## AIM
In the records below, find each line with the word "stroma" and copy it.

## Items from a data source
◆ ◆ ◆

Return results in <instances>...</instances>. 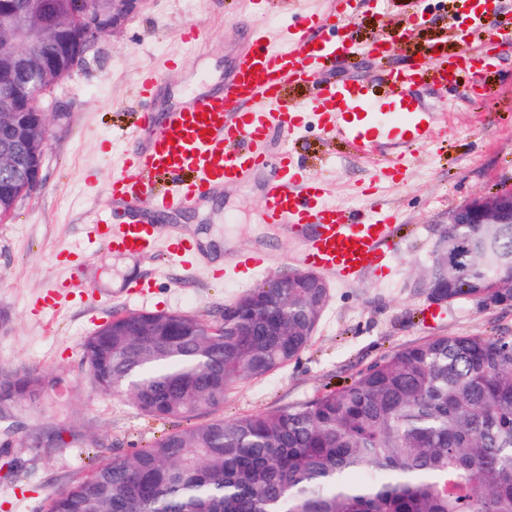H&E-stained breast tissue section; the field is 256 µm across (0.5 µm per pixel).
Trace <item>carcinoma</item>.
<instances>
[{
  "mask_svg": "<svg viewBox=\"0 0 512 512\" xmlns=\"http://www.w3.org/2000/svg\"><path fill=\"white\" fill-rule=\"evenodd\" d=\"M80 36L81 0H40ZM19 204L0 192V223ZM450 302L512 305V224H448ZM321 288H253L210 323L130 312L83 343L95 389L179 420L55 491L48 512H512V339L440 336L398 349L305 403L232 420L236 384L296 359ZM35 368L0 372V422L36 403Z\"/></svg>",
  "mask_w": 512,
  "mask_h": 512,
  "instance_id": "obj_1",
  "label": "carcinoma"
}]
</instances>
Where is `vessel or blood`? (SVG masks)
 Here are the masks:
<instances>
[{
	"mask_svg": "<svg viewBox=\"0 0 512 512\" xmlns=\"http://www.w3.org/2000/svg\"><path fill=\"white\" fill-rule=\"evenodd\" d=\"M467 29L452 30L459 51L448 58L429 57L403 71H392L386 81L399 102V118L378 112L355 83L328 85L318 90L309 106L287 103L282 92L304 81L310 70L342 56L385 53L384 44L362 45L334 41L326 34L345 21L330 9L309 14L301 26L284 29L269 39L264 28L253 26V38L242 50L219 92L192 95L171 109L162 129L144 117V150L132 151L125 170L112 176V209L95 218L96 237L118 254L147 255L157 245V228L149 221L154 211H175L203 203L226 184L245 183L263 175L261 219L282 225L289 234L305 235L301 260L307 269L342 280L388 268L396 254L394 212L372 205L362 213L349 212L326 201L324 185L309 179L288 152L271 156L264 151L268 131L279 127L296 135L307 116L314 115L326 132L348 141L356 151H368L374 142L398 140L402 150L389 159L379 184L399 180L408 164L407 148L438 139L434 113L414 100L412 91L424 84L456 83L462 73L488 65L492 46L477 42L486 30L500 31L506 15L502 0H461ZM266 264L262 253L237 255L234 269L249 276Z\"/></svg>",
	"mask_w": 512,
	"mask_h": 512,
	"instance_id": "obj_1",
	"label": "vessel or blood"
}]
</instances>
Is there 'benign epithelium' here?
Wrapping results in <instances>:
<instances>
[{
	"label": "benign epithelium",
	"instance_id": "obj_1",
	"mask_svg": "<svg viewBox=\"0 0 512 512\" xmlns=\"http://www.w3.org/2000/svg\"><path fill=\"white\" fill-rule=\"evenodd\" d=\"M144 0H81V25L88 34L100 36L122 27L128 19L139 12ZM44 19L38 16V6L29 0H3L0 3V34L8 32L20 53L6 57L3 77L17 81L19 95L10 102L11 112L4 119L1 131L9 137L8 147L0 149V172L5 176L0 185L7 187L23 175V165L34 152L37 160L33 185H38L46 149L50 138V113L38 109L39 125L31 127L23 113L33 110L43 96V85L56 70L47 68L44 59L28 51L33 43L63 41V36L50 34L41 28ZM450 224H512V187L474 196L448 212ZM294 278L306 288L325 287L324 278L308 269H294L274 280L281 288Z\"/></svg>",
	"mask_w": 512,
	"mask_h": 512
}]
</instances>
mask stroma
Returning <instances> with one entry per match:
<instances>
[{"label":"stroma","instance_id":"stroma-1","mask_svg":"<svg viewBox=\"0 0 512 512\" xmlns=\"http://www.w3.org/2000/svg\"><path fill=\"white\" fill-rule=\"evenodd\" d=\"M428 21L409 28L414 0H357L343 32L356 41L396 42L384 58L337 60L311 81L289 87L288 100L303 102L312 88L358 75L369 97L385 106L386 70H404L430 47L456 49L448 35L458 0H425ZM325 0H264L256 13L243 0H145L125 26L102 35L85 62L46 95L53 115L42 167L43 187L0 223V368L37 366L51 384L37 404L15 409L12 426L0 424V512H47L51 494L87 472L99 457L121 458L161 438L171 422L144 417L124 398L95 390L82 365V344L113 315L179 311L222 320L238 297L302 265L301 238L260 219L258 181L226 186L221 196L177 212L159 211L160 239L176 235L198 247L190 268L164 249L145 256L115 255L90 239L97 212L111 208L109 185L144 111L161 114L182 96L216 89L244 47V27L253 22L277 35ZM196 28L198 43L179 42ZM409 28L399 40L401 28ZM158 67L153 97L137 89L139 74ZM416 98L435 112L441 140L416 147L403 181L380 198L398 211L397 255L388 269L359 281L328 277L329 299L309 347L286 367L232 388L225 419L295 405L343 385L393 350L437 336L512 338V306H483L470 299L432 305L422 274L448 213L464 200L512 183V46L501 45L494 67L447 87L423 86ZM308 176L329 189L336 205L369 204L362 191L399 147L377 146L362 156L316 121L289 139ZM257 250L268 262L249 281L229 274L231 259ZM72 287L68 302L43 305L47 293ZM62 440L43 447L34 435L46 427Z\"/></svg>","mask_w":512,"mask_h":512}]
</instances>
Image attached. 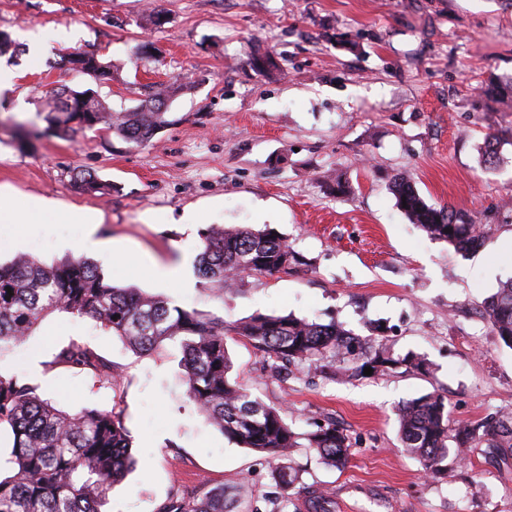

◆ ◆ ◆

## ANSWER BELOW
mask stroma
[{"label":"stroma","instance_id":"stroma-1","mask_svg":"<svg viewBox=\"0 0 512 512\" xmlns=\"http://www.w3.org/2000/svg\"><path fill=\"white\" fill-rule=\"evenodd\" d=\"M428 21L409 28L414 0H357L343 32L356 41L396 42L384 58L337 60L311 81L289 87L288 100L303 102L312 88L358 75L369 97L385 106L386 70H404L430 47L456 49L448 35L458 0H425ZM325 0H264L256 13L243 0H145L125 26L102 35L85 62L46 95L53 115L42 167L43 187L0 223V368L37 366L51 384L37 404L15 409L12 426L0 424V512H47L51 494L87 472L99 457L121 458L161 438L171 422L144 417L124 398L95 390L82 365V344L113 315L179 311L222 320L238 297L302 265L301 238L260 219L258 181L226 186L221 196L177 212L159 211L160 239L176 235L198 247L190 268L164 249L145 256L115 255L90 239L97 212L111 208L109 185L144 111L161 114L182 96L216 89L244 47V27L253 22L277 35ZM196 28L198 43L179 42ZM409 28L399 40L401 28ZM158 67L153 97L137 89L139 74ZM416 98L435 112L441 140L416 147L403 181L380 198L398 211L397 255L388 269L359 281L328 277L329 299L309 347L286 367L232 388L225 419L295 405L343 385L393 350L437 336L512 338V306H483L470 299L432 305L422 274L448 213L464 200L512 183V46L501 45L494 67L447 87L423 86ZM308 176L329 189L336 205L369 204L362 191L399 147L377 146L362 156L316 121L289 139ZM257 250L268 262L249 281L229 274L231 259ZM72 287L68 302L43 305L47 293ZM62 440L43 447L34 435L46 427Z\"/></svg>","mask_w":512,"mask_h":512}]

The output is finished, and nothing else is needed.